Task requirements: Please output exactly the part of the records below that opens with the line containing "green jar: 1 -> 0" and closes with the line containing "white pan: 1 -> 4", both lines included, and nothing else.

Material for this exercise:
--- START ---

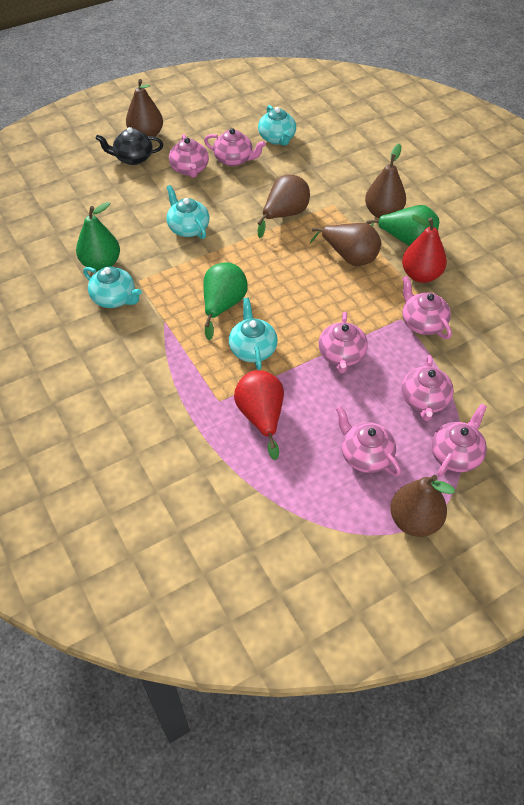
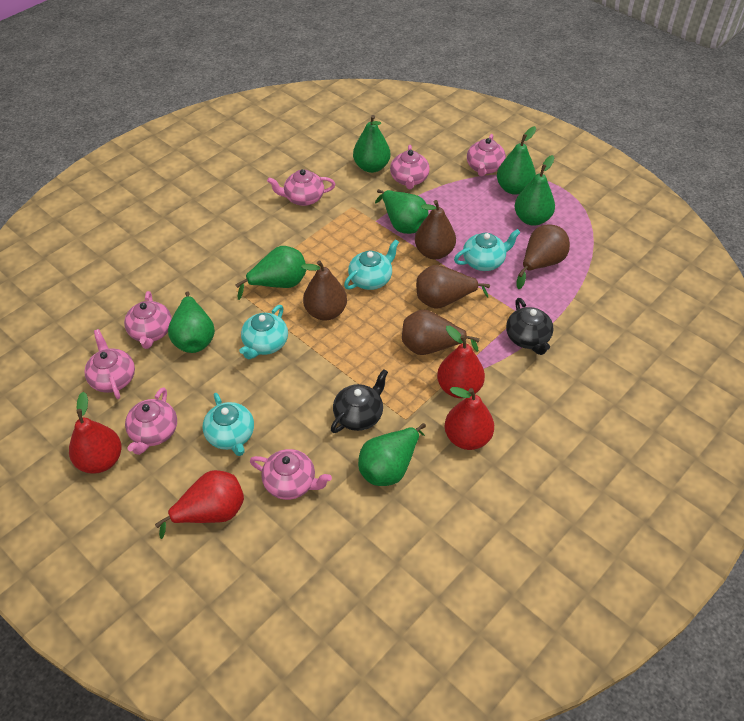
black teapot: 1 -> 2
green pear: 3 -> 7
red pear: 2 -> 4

--- END ---
--- START ---

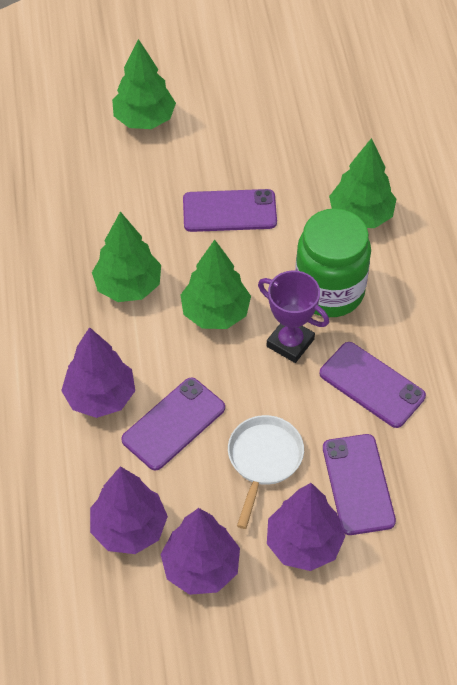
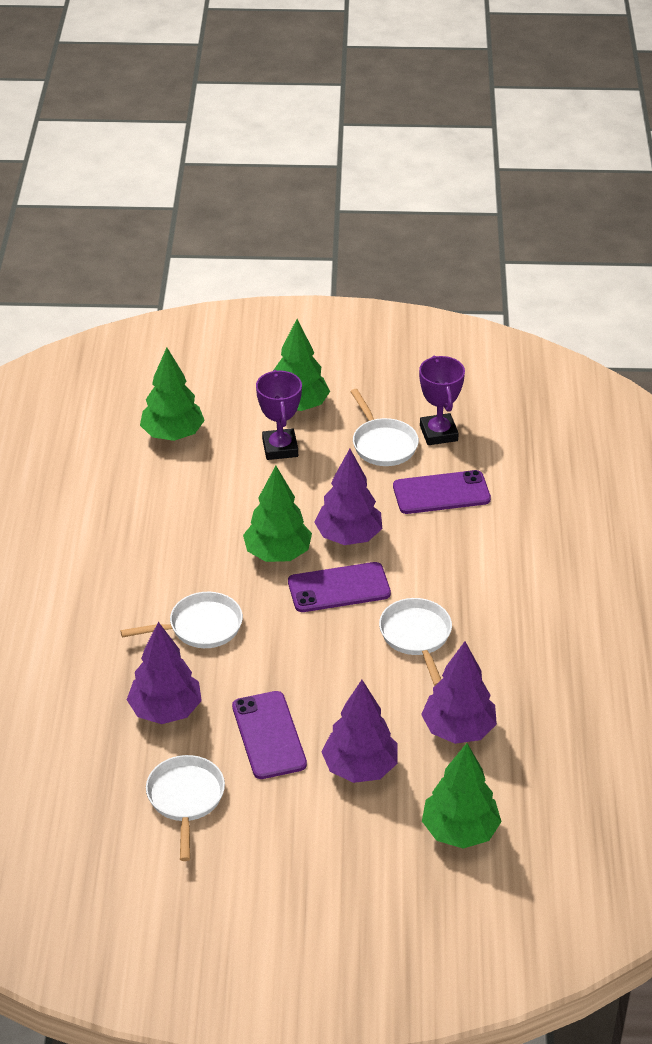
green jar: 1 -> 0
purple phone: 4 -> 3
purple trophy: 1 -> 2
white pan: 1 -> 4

--- END ---

Written solution:
green jar: 1 -> 0
purple phone: 4 -> 3
purple trophy: 1 -> 2
white pan: 1 -> 4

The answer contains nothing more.